Exercise directions: Repeat the data that follows verbatim. Images are not part of the copy.

Dataset content:
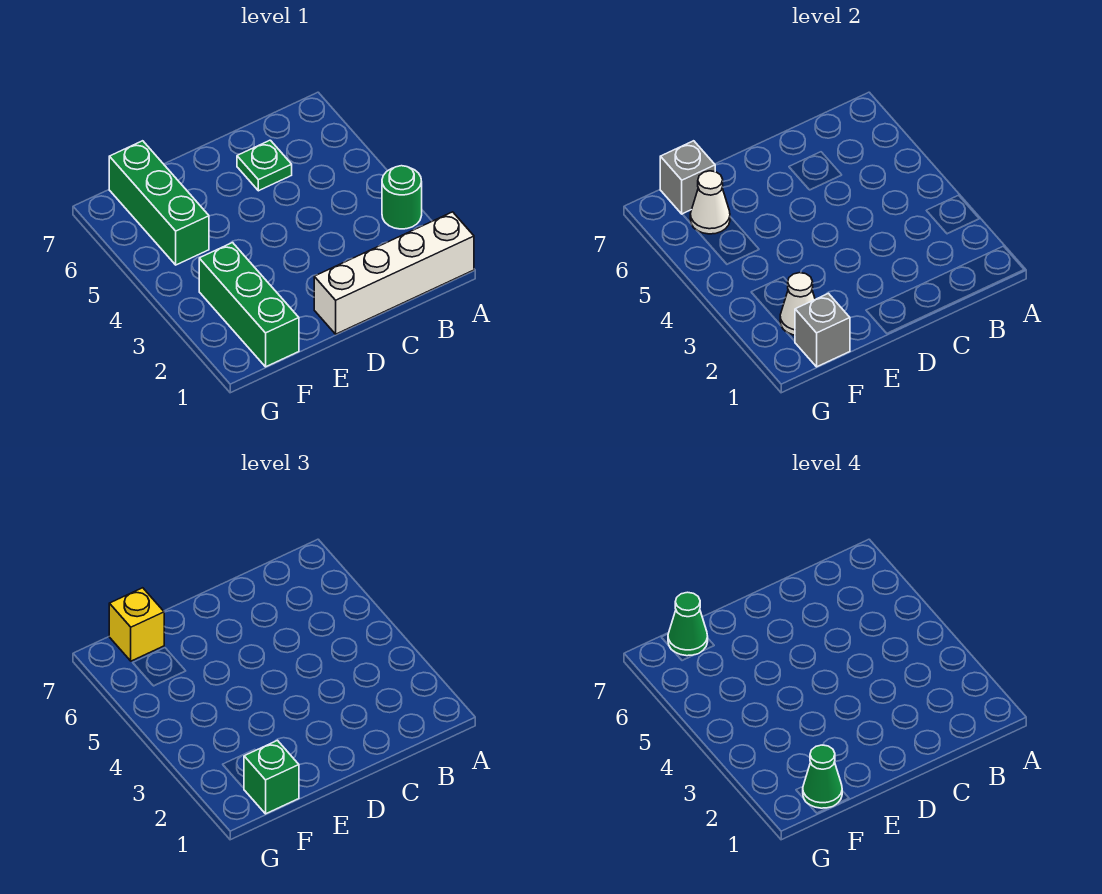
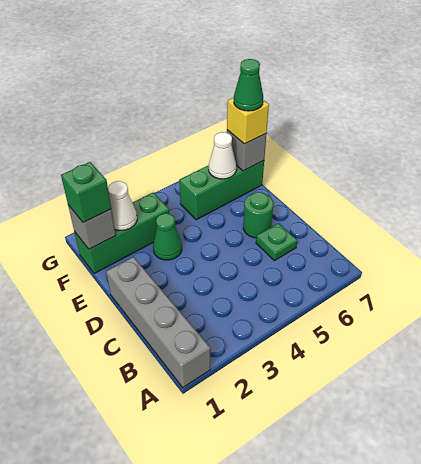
white brick A1:D1 level 1 -> grey brick A1:D1 level 1
green round brick A3 level 1 -> green round brick D6 level 1
green cone F1 level 4 -> green cone E3 level 1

Answer space:
white brick A1:D1 level 1 -> grey brick A1:D1 level 1
green round brick A3 level 1 -> green round brick D6 level 1
green cone F1 level 4 -> green cone E3 level 1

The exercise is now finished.